◆ What the task requires: There is material below. Print exactly the lines starting at the line with "The whirligig/white at" and ending at the line with "The sneaker/brown at", ends included, and no others.

◆ Data supplied:
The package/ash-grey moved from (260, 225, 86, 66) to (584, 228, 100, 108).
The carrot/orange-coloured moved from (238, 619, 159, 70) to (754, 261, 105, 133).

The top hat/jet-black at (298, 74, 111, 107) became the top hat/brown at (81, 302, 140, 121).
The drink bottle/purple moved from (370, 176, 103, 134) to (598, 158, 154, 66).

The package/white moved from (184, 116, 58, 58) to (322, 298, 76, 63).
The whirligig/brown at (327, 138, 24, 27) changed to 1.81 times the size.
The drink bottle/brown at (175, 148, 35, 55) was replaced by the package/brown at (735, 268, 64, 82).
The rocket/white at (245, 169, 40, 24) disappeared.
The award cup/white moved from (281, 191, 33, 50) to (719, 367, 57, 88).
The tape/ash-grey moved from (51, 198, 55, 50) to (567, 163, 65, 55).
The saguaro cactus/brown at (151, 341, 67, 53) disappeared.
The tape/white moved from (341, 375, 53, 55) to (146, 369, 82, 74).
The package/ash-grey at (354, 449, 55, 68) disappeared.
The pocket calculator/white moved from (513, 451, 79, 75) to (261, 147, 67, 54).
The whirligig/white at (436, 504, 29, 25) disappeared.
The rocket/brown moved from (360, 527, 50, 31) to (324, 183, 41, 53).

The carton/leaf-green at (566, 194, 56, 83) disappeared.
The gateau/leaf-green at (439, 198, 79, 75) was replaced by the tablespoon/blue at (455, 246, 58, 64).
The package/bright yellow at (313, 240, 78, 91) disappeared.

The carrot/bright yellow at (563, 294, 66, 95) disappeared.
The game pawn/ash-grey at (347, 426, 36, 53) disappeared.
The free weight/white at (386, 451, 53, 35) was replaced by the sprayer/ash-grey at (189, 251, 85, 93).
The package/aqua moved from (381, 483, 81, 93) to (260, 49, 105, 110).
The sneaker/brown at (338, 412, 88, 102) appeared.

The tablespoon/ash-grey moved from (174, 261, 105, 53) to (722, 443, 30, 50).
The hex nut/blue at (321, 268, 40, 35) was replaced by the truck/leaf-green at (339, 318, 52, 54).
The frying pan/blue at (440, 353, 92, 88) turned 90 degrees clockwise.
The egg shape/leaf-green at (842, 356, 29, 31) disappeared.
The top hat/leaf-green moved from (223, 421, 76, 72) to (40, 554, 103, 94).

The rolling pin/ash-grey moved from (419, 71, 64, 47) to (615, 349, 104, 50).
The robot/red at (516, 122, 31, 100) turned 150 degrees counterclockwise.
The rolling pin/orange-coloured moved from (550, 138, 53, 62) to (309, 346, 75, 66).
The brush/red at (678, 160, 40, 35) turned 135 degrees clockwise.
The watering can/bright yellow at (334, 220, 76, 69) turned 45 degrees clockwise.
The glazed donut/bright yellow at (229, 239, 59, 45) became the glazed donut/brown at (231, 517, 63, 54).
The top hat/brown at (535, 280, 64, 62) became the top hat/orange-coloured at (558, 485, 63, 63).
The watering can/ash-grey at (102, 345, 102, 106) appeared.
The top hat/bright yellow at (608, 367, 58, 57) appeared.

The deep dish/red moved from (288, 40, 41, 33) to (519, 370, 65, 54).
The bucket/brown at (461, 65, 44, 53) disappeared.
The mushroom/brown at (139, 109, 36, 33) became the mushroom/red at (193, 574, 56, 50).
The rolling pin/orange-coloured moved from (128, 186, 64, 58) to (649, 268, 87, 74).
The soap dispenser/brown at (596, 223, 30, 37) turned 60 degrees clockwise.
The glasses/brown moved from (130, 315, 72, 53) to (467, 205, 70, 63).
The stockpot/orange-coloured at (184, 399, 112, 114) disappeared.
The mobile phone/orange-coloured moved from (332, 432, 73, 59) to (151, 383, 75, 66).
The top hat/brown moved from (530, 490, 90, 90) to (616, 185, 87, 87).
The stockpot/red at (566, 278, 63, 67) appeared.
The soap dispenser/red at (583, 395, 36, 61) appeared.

◆ Finished exercise:
The whirligig/white at (436, 504, 29, 25) disappeared.
The rocket/brown moved from (360, 527, 50, 31) to (324, 183, 41, 53).

The carton/leaf-green at (566, 194, 56, 83) disappeared.
The gateau/leaf-green at (439, 198, 79, 75) was replaced by the tablespoon/blue at (455, 246, 58, 64).
The package/bright yellow at (313, 240, 78, 91) disappeared.

The carrot/bright yellow at (563, 294, 66, 95) disappeared.
The game pawn/ash-grey at (347, 426, 36, 53) disappeared.
The free weight/white at (386, 451, 53, 35) was replaced by the sprayer/ash-grey at (189, 251, 85, 93).
The package/aqua moved from (381, 483, 81, 93) to (260, 49, 105, 110).
The sneaker/brown at (338, 412, 88, 102) appeared.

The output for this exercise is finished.